- _What needs to be done_:
Look below for the line containing "The prezent/brązowy ended"; from there, print each line exactly up to and including the line containing "The camera went 155", and stop.

(Stored data)
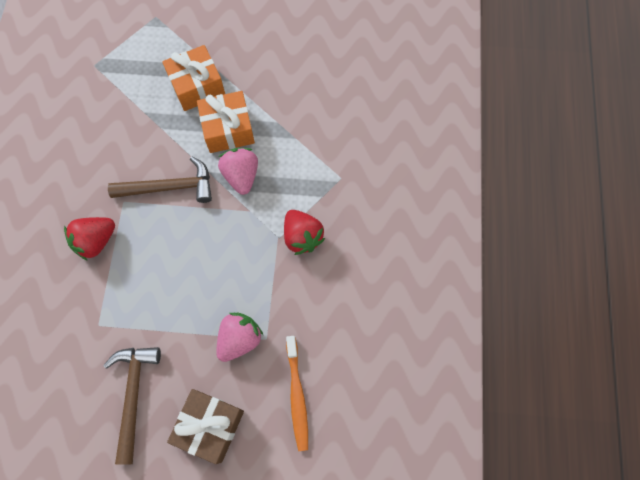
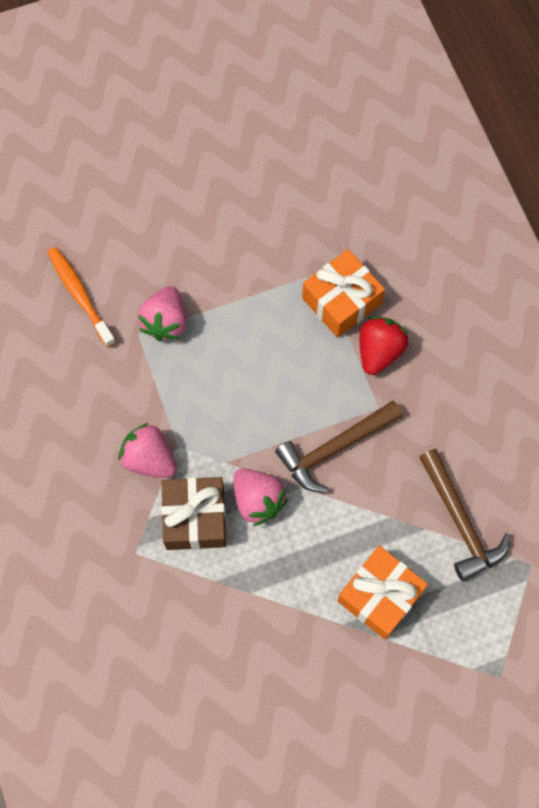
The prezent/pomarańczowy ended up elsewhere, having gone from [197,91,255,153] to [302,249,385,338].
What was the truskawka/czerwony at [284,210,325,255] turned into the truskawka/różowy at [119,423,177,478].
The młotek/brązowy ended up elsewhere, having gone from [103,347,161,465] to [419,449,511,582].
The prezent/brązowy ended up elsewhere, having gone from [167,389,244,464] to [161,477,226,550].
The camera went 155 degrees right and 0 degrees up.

---

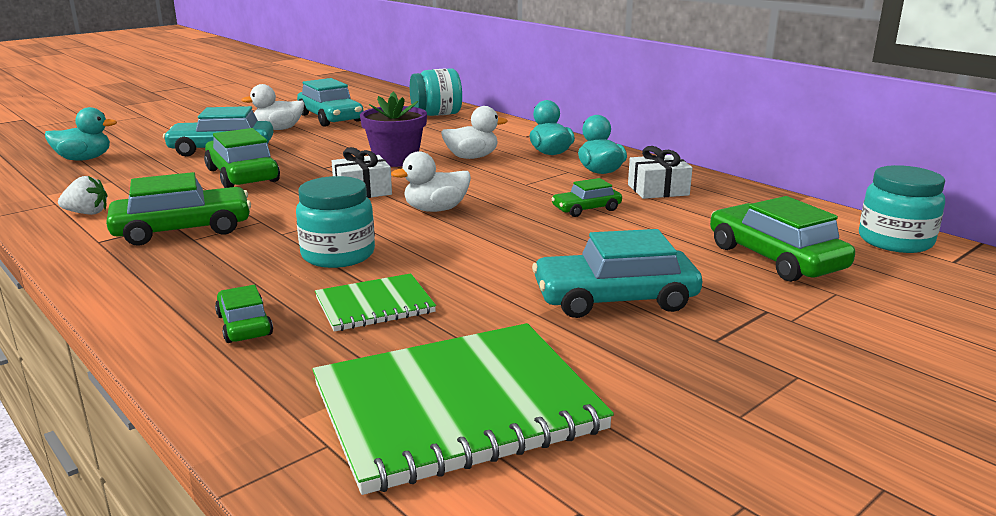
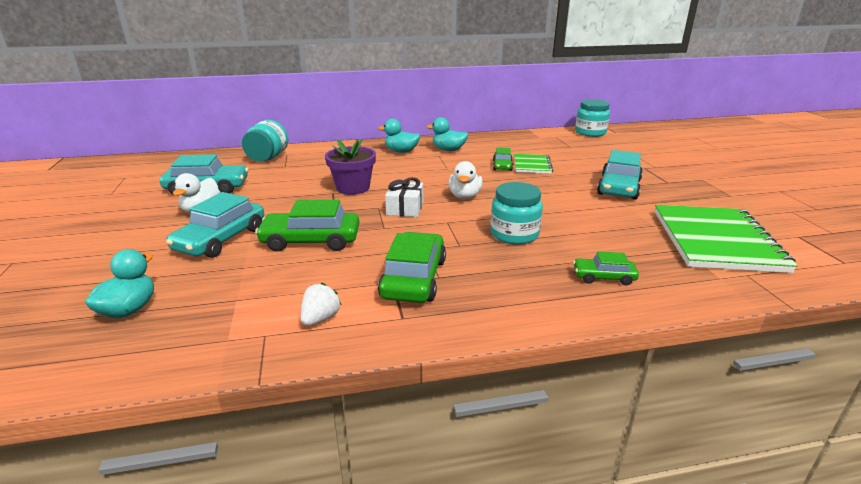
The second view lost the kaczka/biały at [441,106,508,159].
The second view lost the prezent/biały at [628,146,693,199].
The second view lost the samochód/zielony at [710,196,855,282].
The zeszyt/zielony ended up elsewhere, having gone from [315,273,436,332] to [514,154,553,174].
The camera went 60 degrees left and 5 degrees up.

- _Answer_:
The prezent/brązowy ended up elsewhere, having gone from [167,389,244,464] to [161,477,226,550].
The camera went 155 degrees right and 0 degrees up.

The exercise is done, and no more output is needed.